== Your assignment ==
Exclude every picture and return the remaining entries below verbatim.
-- -- --
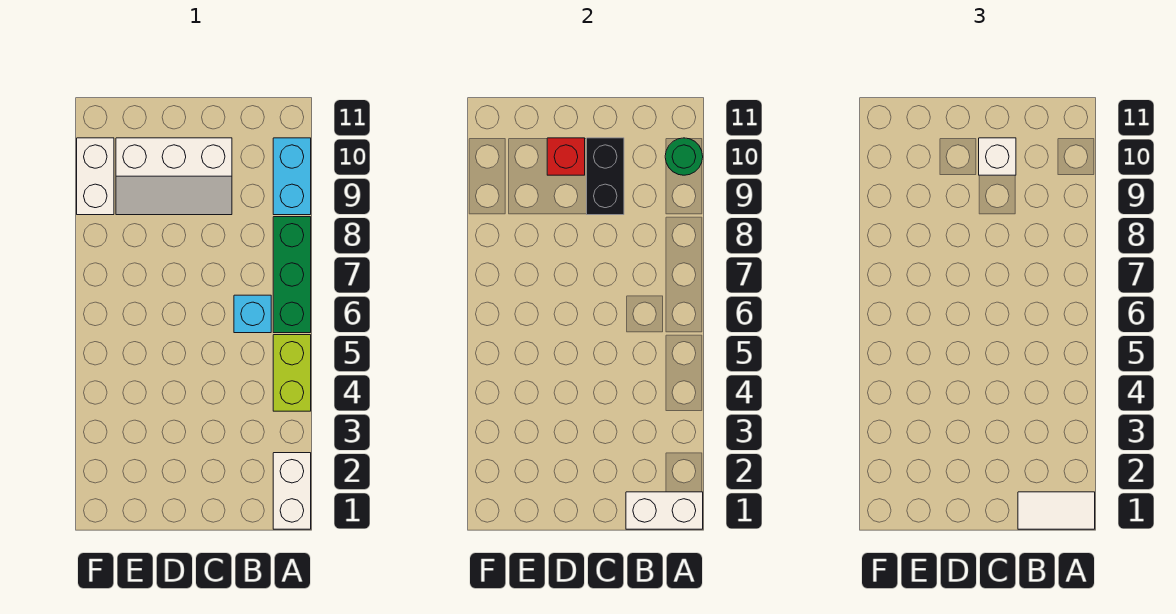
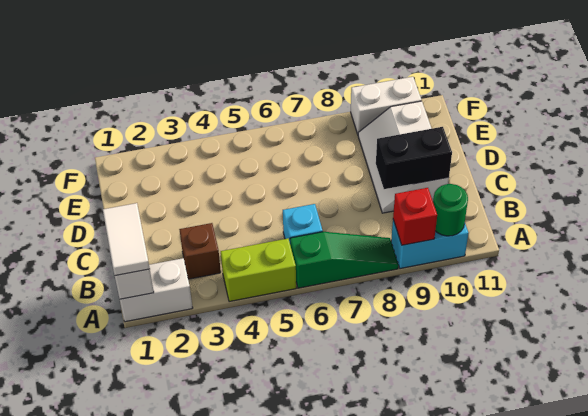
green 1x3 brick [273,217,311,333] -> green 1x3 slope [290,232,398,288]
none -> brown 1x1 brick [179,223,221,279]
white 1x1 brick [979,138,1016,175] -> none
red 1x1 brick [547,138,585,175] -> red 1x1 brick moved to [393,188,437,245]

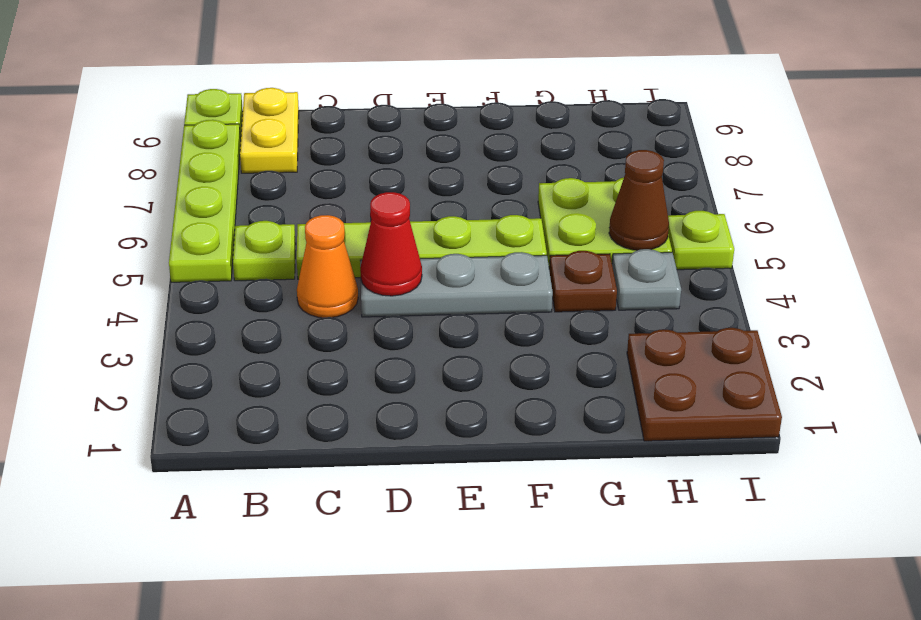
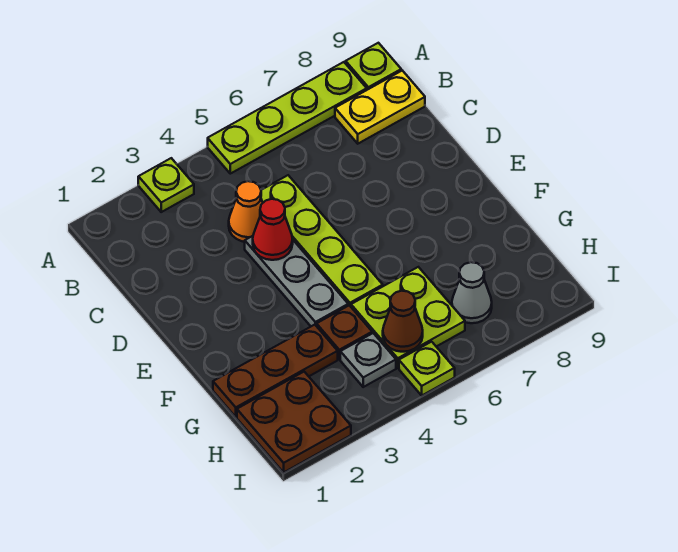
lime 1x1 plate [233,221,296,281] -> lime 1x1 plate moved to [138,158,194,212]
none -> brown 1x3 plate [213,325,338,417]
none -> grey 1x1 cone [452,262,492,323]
-- -- --
== Task response ==
green 1x3 brick [273,217,311,333] -> green 1x3 slope [290,232,398,288]
none -> brown 1x1 brick [179,223,221,279]
white 1x1 brick [979,138,1016,175] -> none
red 1x1 brick [547,138,585,175] -> red 1x1 brick moved to [393,188,437,245]

lime 1x1 plate [233,221,296,281] -> lime 1x1 plate moved to [138,158,194,212]
none -> brown 1x3 plate [213,325,338,417]
none -> grey 1x1 cone [452,262,492,323]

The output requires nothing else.